[EXERCISE REQUIREMENTS]
Within these entries, which lines include the string "purple"? Copy each one.

[DATA EXCERPTS]
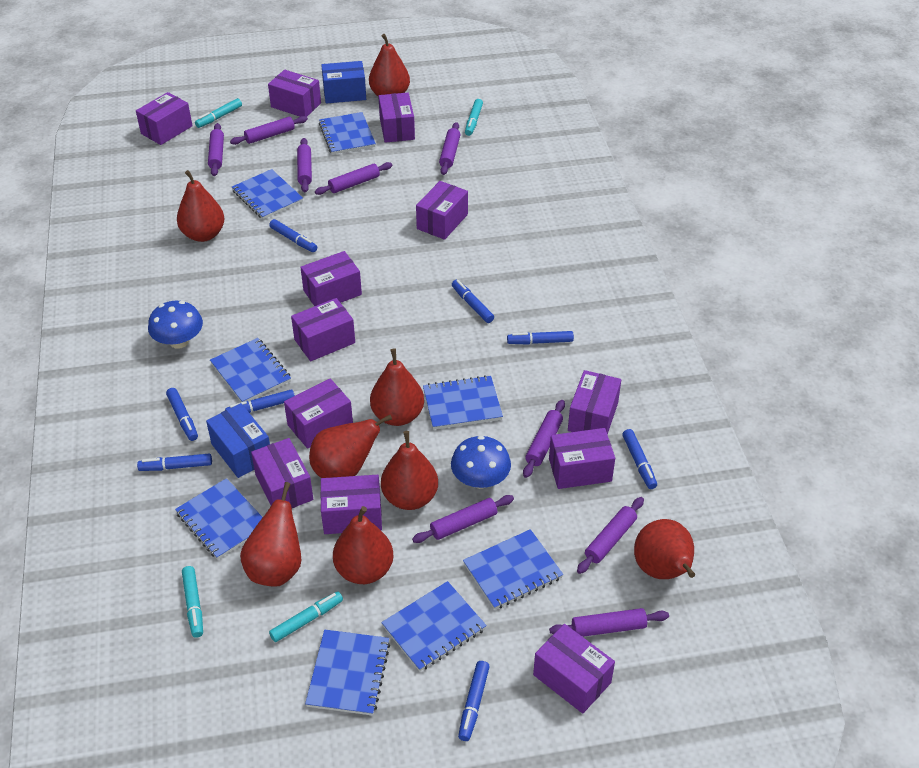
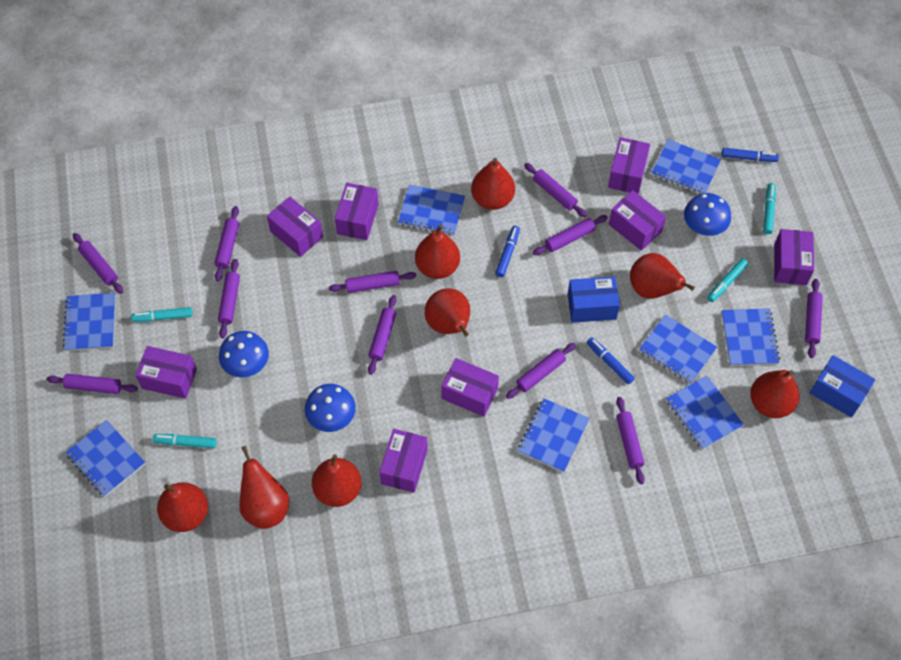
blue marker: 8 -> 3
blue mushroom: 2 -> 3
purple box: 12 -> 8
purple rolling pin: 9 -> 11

--

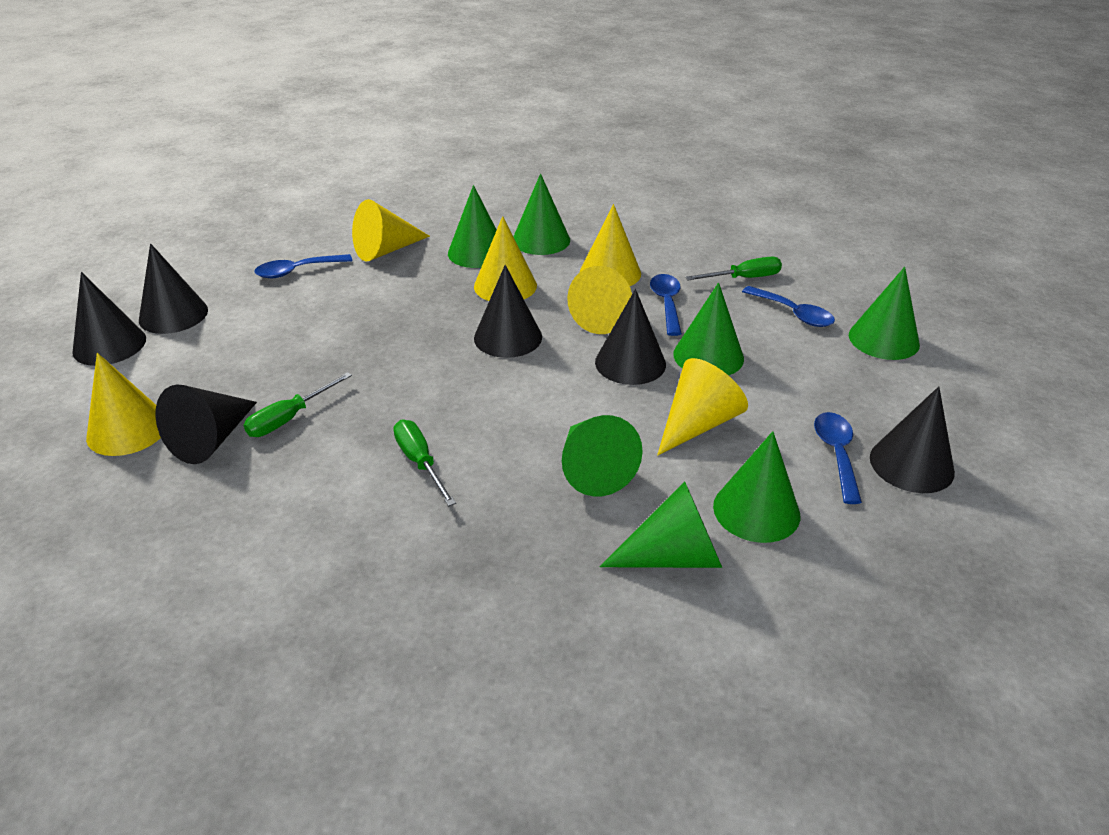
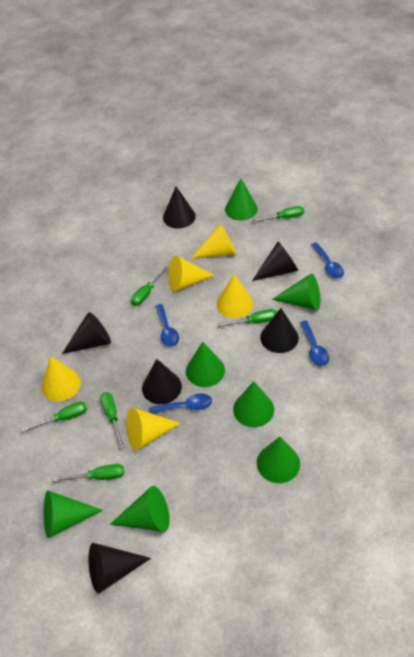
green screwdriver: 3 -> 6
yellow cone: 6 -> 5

[YOUR SOLUTION]
purple box: 12 -> 8
purple rolling pin: 9 -> 11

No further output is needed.